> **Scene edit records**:
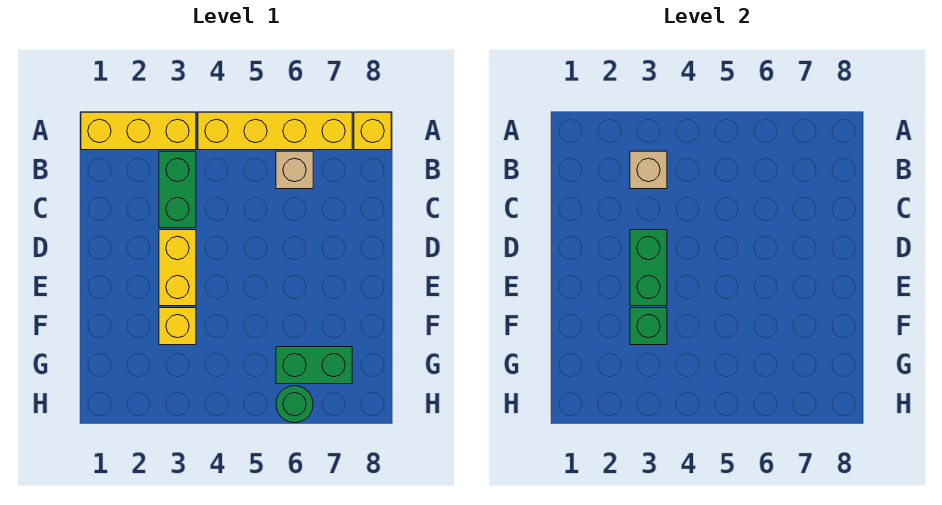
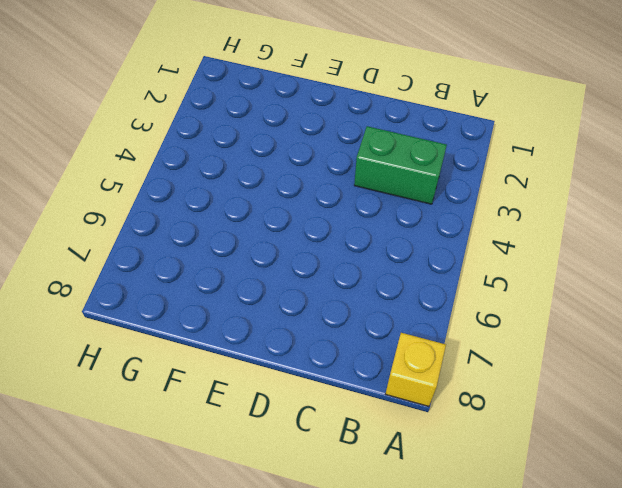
none -> yellow brick A1:A3 level 1
none -> yellow brick A4:A7 level 1
none -> tan brick B6 level 1

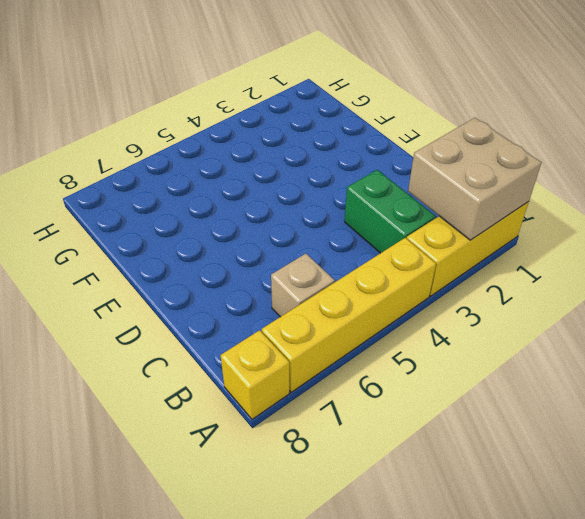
tan brick A1:B2 level 2 -> none
none -> yellow brick D3:E3 level 1
none -> yellow brick F3 level 1
none -> green brick G6:G7 level 1

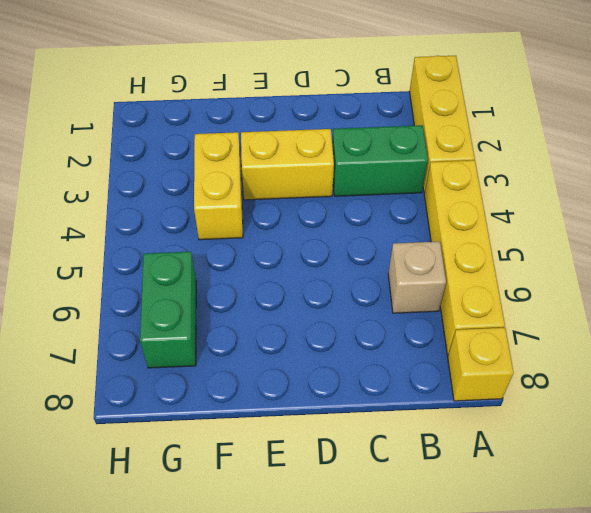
yellow brick F3:F4 level 1 -> yellow brick F3 level 1
none -> green round brick H6 level 1
none -> tan brick B3 level 2
none -> green brick D3:E3 level 2

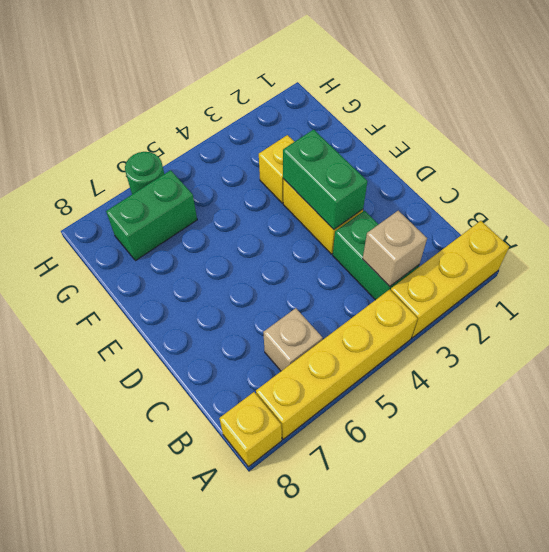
none -> green brick F3 level 2

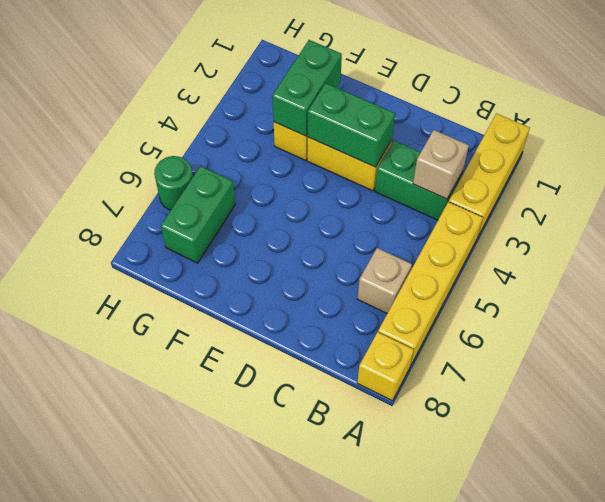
green brick F2:F3 level 2 -> green brick F3 level 2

> **PROBLEM TO SOLVE**:
Before answering, find the line with "none -> green round brick H6 level 1" in the records above; then reproduce exactly each line from the first through that line, leaving out pictures.

> **YOUR RESPONSE**:
none -> yellow brick A1:A3 level 1
none -> yellow brick A4:A7 level 1
none -> tan brick B6 level 1

tan brick A1:B2 level 2 -> none
none -> yellow brick D3:E3 level 1
none -> yellow brick F3 level 1
none -> green brick G6:G7 level 1

yellow brick F3:F4 level 1 -> yellow brick F3 level 1
none -> green round brick H6 level 1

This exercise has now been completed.